=== Data for review ===
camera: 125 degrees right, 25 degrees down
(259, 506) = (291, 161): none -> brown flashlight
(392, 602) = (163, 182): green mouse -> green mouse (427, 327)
===
=== Data for review ===
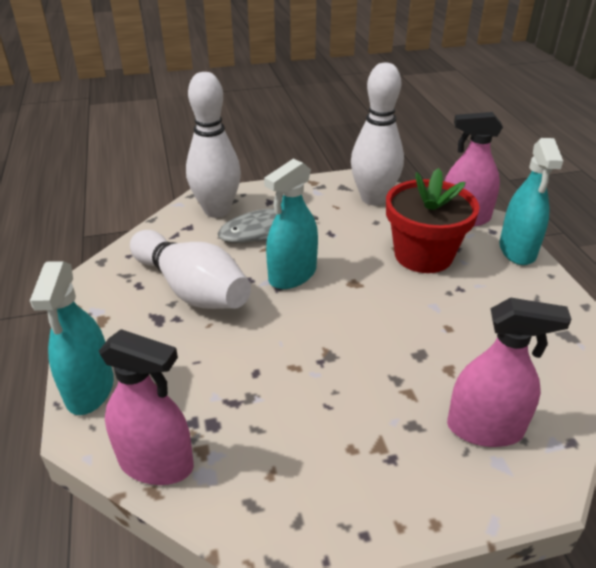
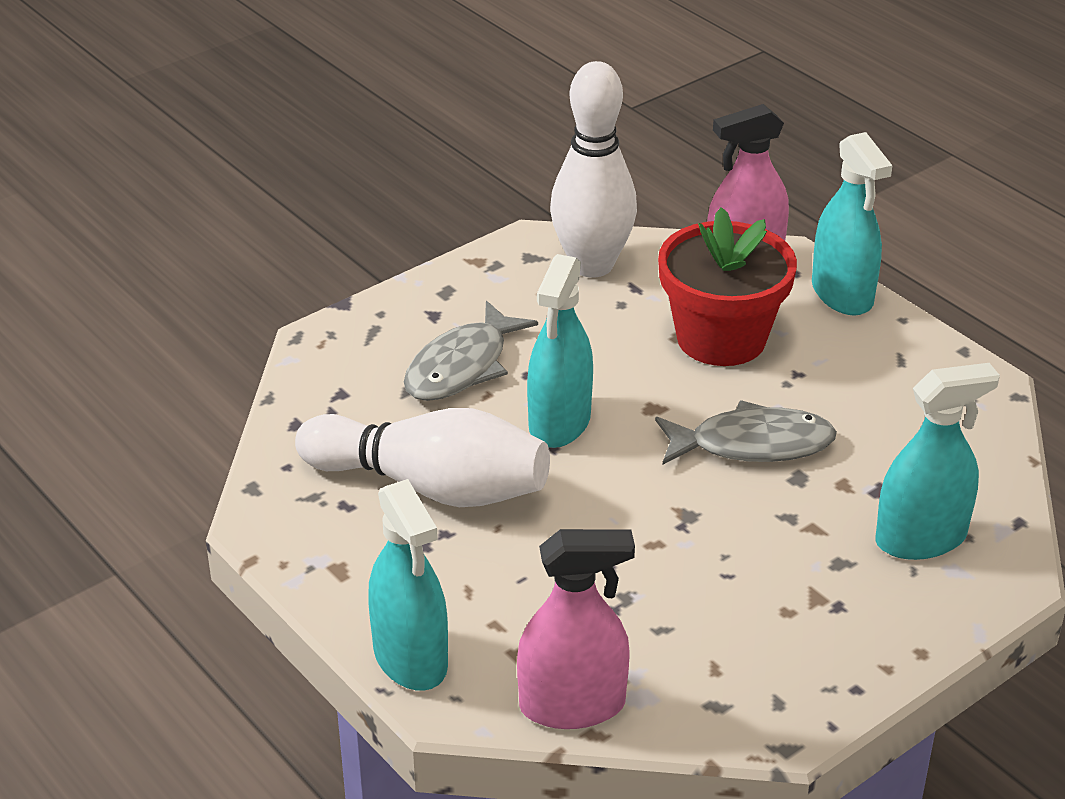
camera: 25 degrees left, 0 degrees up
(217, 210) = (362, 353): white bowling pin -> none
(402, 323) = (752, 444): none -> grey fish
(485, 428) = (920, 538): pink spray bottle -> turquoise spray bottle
===
=== Data for review ===
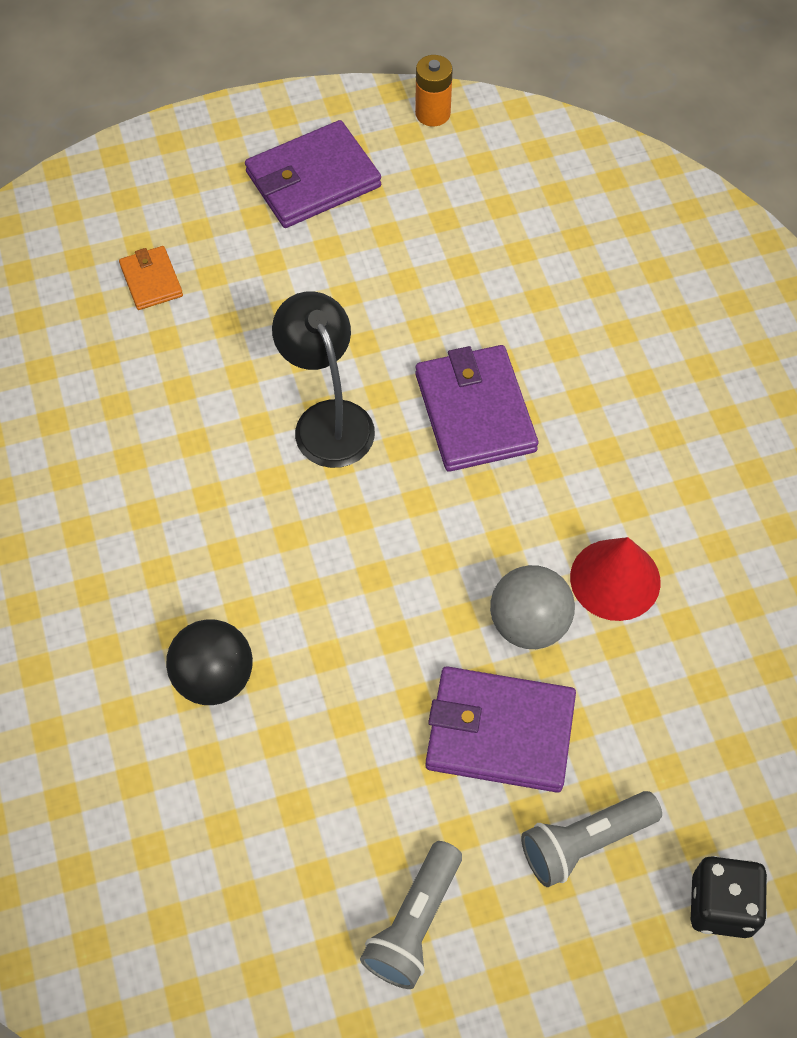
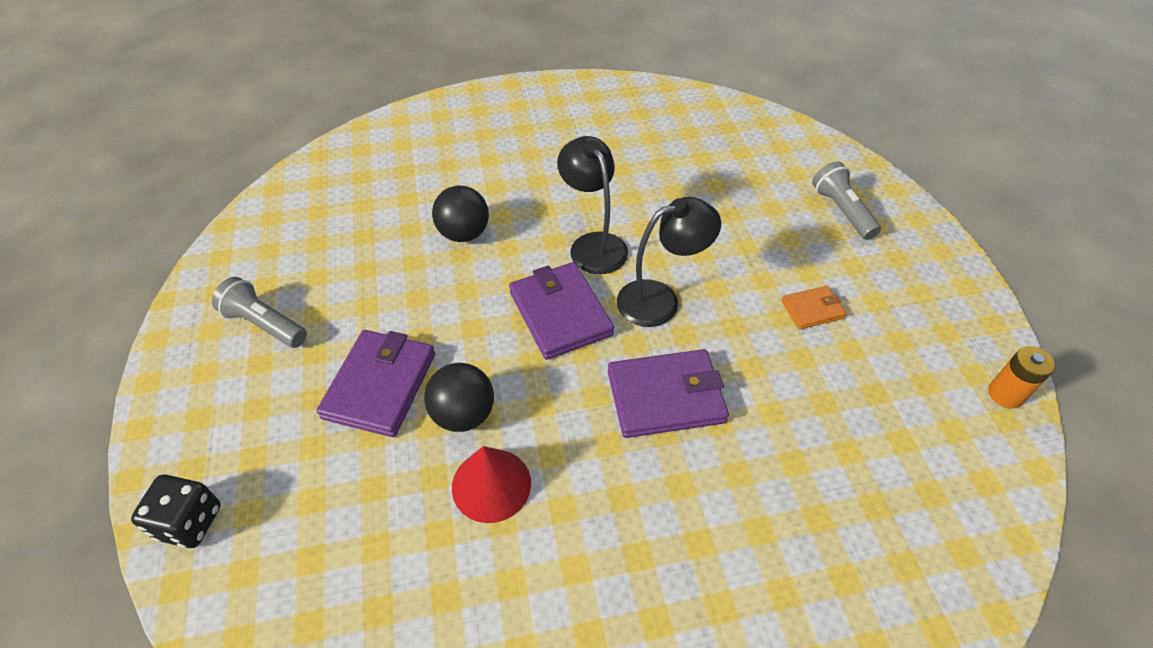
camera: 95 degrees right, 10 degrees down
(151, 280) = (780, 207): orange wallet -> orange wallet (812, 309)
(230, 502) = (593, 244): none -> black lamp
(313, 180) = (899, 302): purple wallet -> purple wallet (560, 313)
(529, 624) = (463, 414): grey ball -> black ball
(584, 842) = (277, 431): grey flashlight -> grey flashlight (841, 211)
===
Your assignment — From the listing above, output exactly the run of lines that starts with the line containing "(313, 180) = (899, 302): purple" and ends with the line containing "(584, 842) = (277, 431): grey".

Task result —
(313, 180) = (899, 302): purple wallet -> purple wallet (560, 313)
(529, 624) = (463, 414): grey ball -> black ball
(584, 842) = (277, 431): grey flashlight -> grey flashlight (841, 211)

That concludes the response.